WORK REQUEST: Could you set down exactly the lines of the data below, starting at the one that holds "move | bowl" and ending at the one that holds "bottle (green) |", both included, and only those?

RECORD EXCERPTS Block Start

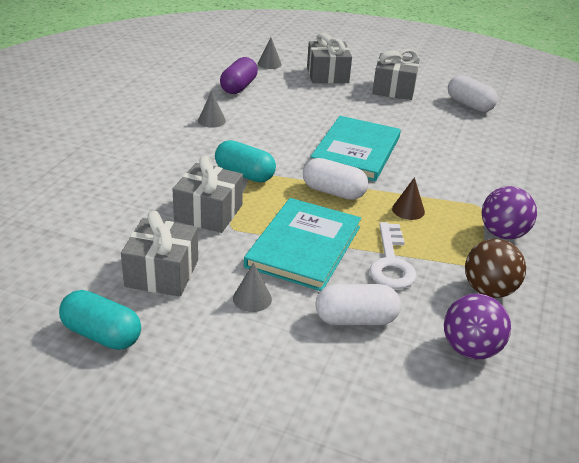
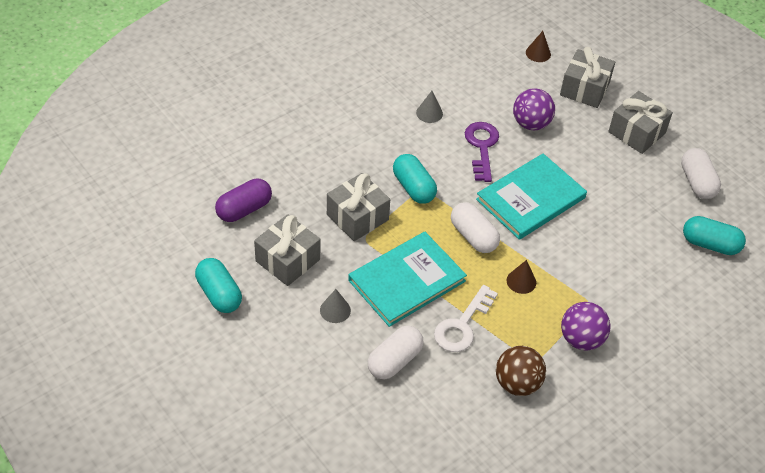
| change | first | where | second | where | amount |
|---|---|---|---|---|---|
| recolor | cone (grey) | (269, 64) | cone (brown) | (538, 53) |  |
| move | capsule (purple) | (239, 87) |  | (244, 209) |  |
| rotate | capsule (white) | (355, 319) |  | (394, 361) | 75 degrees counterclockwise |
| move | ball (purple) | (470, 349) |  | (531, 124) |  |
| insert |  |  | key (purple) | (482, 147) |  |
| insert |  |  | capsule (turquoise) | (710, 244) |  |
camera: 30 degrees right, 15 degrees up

RECORD EXCERPTS Block End
RECORD EXCERPTS Block Start

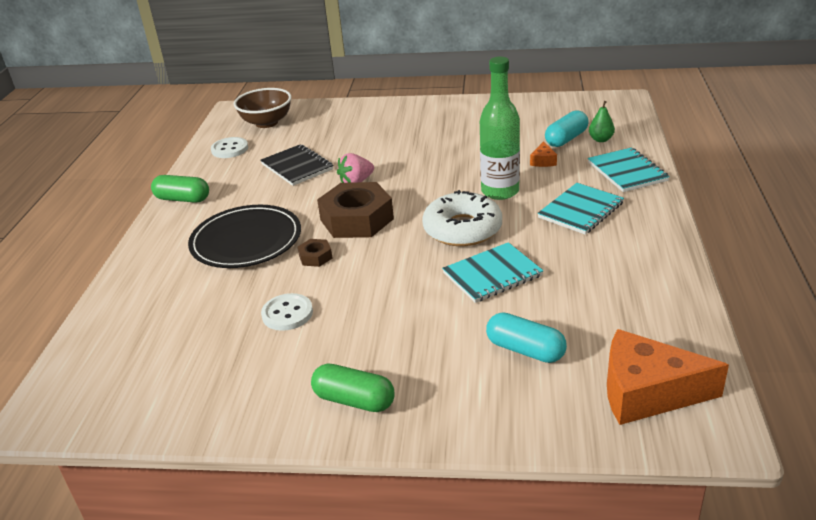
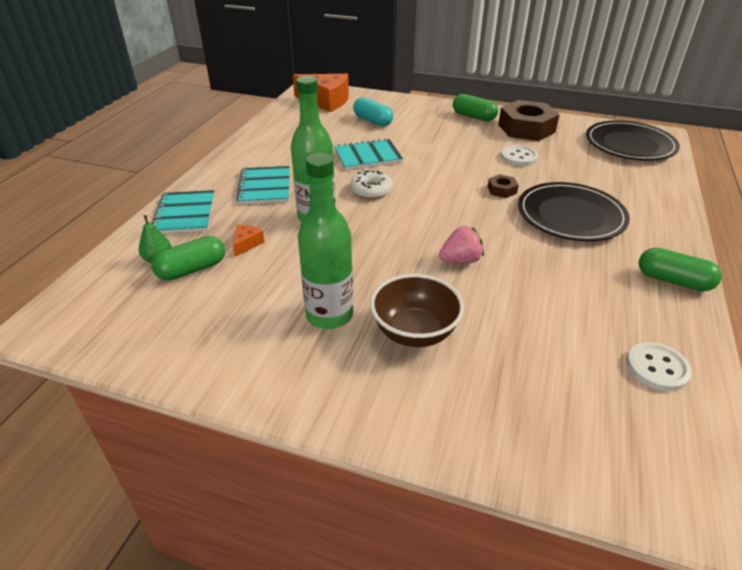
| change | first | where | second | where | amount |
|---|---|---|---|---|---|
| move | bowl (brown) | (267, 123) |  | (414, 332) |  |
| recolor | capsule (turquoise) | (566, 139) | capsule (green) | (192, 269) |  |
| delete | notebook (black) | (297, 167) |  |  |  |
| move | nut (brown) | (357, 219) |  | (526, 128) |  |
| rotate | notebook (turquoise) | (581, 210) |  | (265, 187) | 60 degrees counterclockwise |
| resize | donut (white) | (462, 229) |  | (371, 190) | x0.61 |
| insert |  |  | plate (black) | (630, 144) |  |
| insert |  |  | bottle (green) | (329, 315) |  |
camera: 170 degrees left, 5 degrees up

RECORD EXCERPTS Block End
RECORD EXCERPTS Block Start

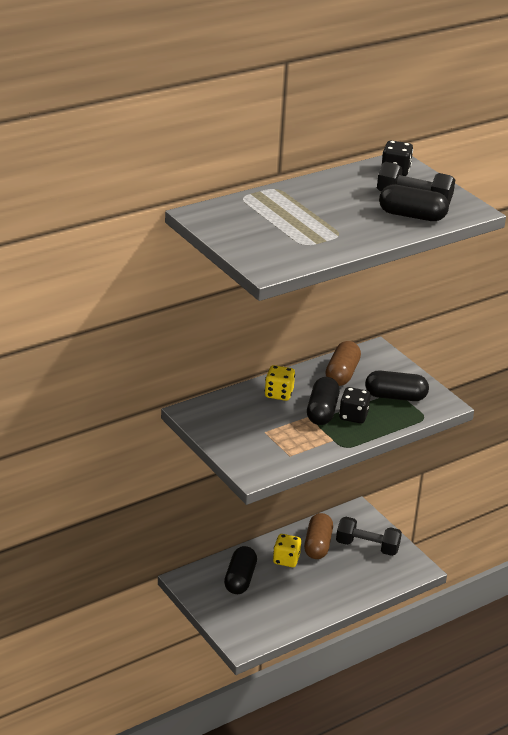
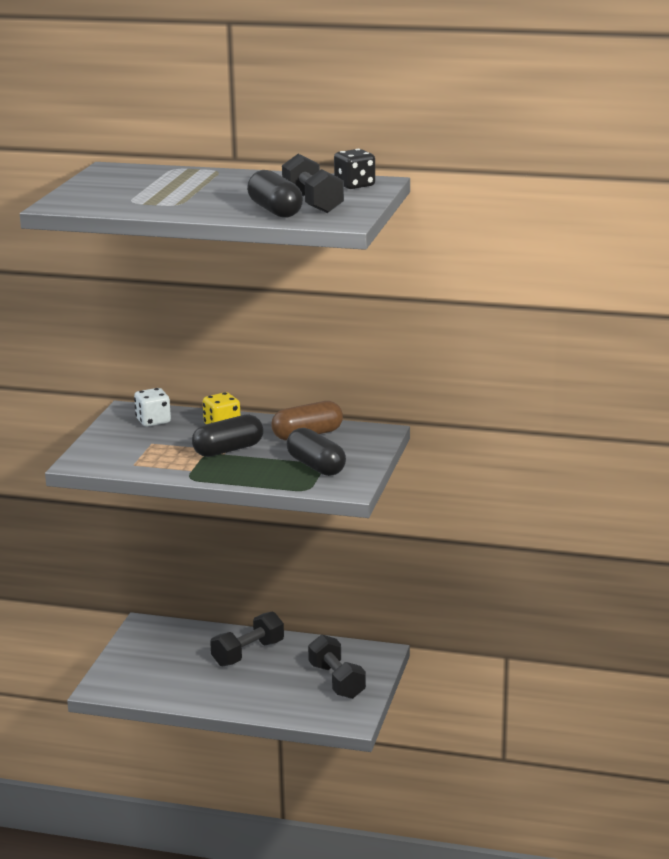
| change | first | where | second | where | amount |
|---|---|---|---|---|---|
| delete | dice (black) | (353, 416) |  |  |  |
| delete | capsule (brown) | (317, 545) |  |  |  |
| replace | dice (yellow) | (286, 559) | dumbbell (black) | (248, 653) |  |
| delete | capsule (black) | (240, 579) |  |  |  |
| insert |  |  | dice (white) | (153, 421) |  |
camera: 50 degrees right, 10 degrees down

RECORD EXCERPTS Block End

RESPONSE BOX:
| move | bowl (brown) | (267, 123) |  | (414, 332) |  |
| recolor | capsule (turquoise) | (566, 139) | capsule (green) | (192, 269) |  |
| delete | notebook (black) | (297, 167) |  |  |  |
| move | nut (brown) | (357, 219) |  | (526, 128) |  |
| rotate | notebook (turquoise) | (581, 210) |  | (265, 187) | 60 degrees counterclockwise |
| resize | donut (white) | (462, 229) |  | (371, 190) | x0.61 |
| insert |  |  | plate (black) | (630, 144) |  |
| insert |  |  | bottle (green) | (329, 315) |  |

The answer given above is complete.